PROBLEM TO SOLVE
Keep the wording of each record exactly the same when you repeat it, and leave out pictures.
====
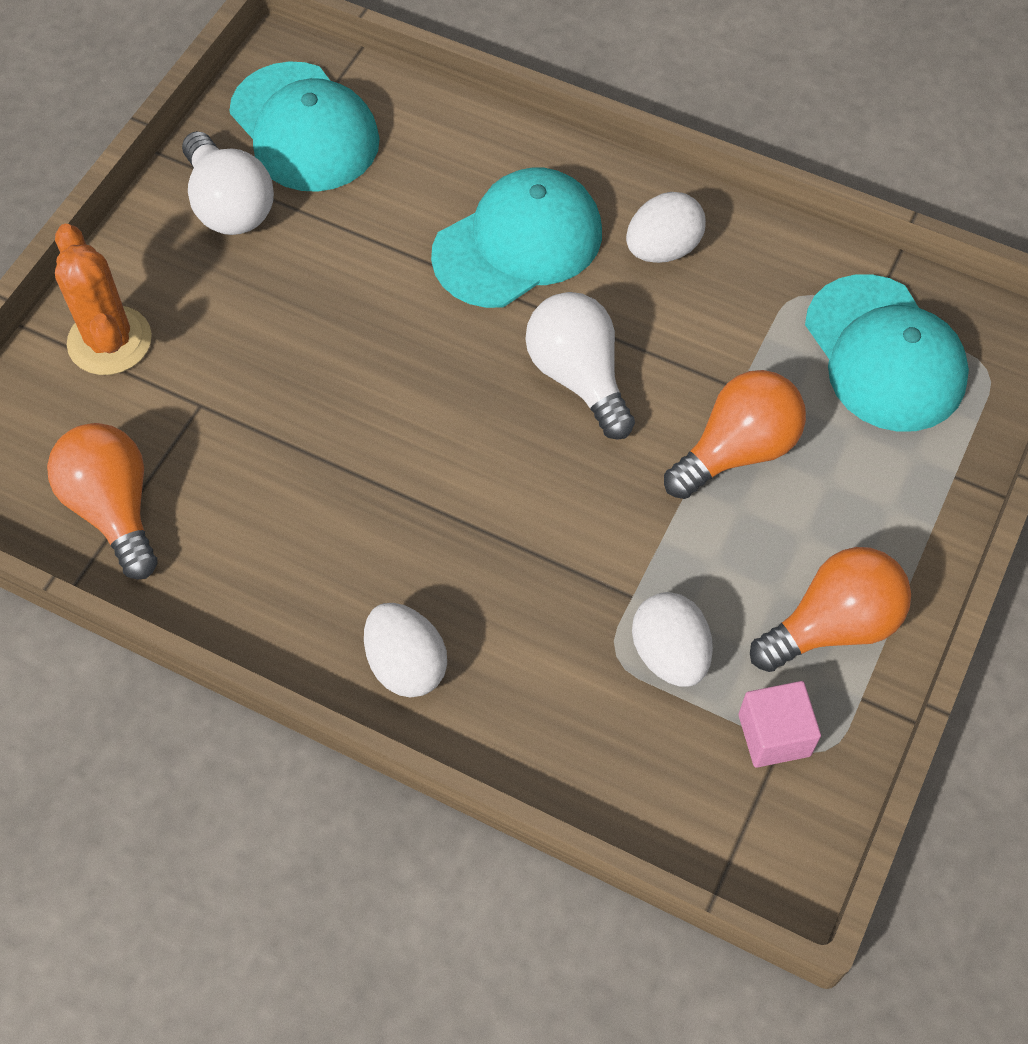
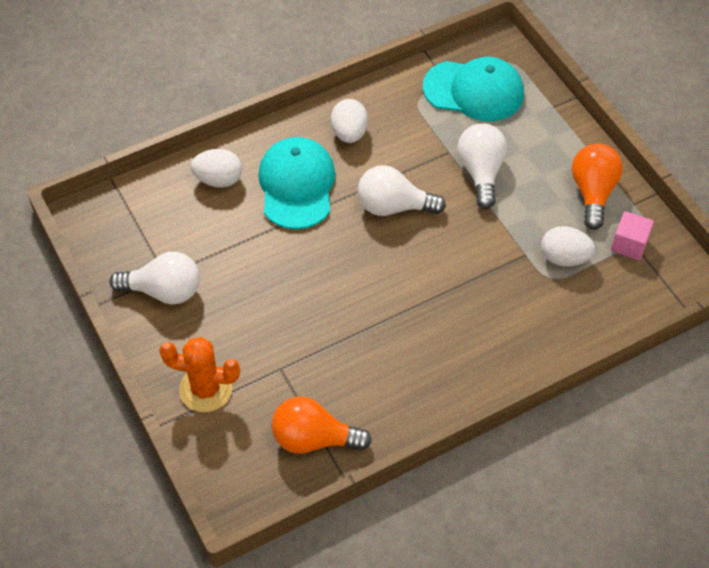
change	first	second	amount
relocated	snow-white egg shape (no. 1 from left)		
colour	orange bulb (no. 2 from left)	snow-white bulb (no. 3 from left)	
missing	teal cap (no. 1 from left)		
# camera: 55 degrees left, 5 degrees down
====
YOUR SOLUTION
change	first	second	amount
relocated	snow-white egg shape (no. 1 from left)		
colour	orange bulb (no. 2 from left)	snow-white bulb (no. 3 from left)	
missing	teal cap (no. 1 from left)		
# camera: 55 degrees left, 5 degrees down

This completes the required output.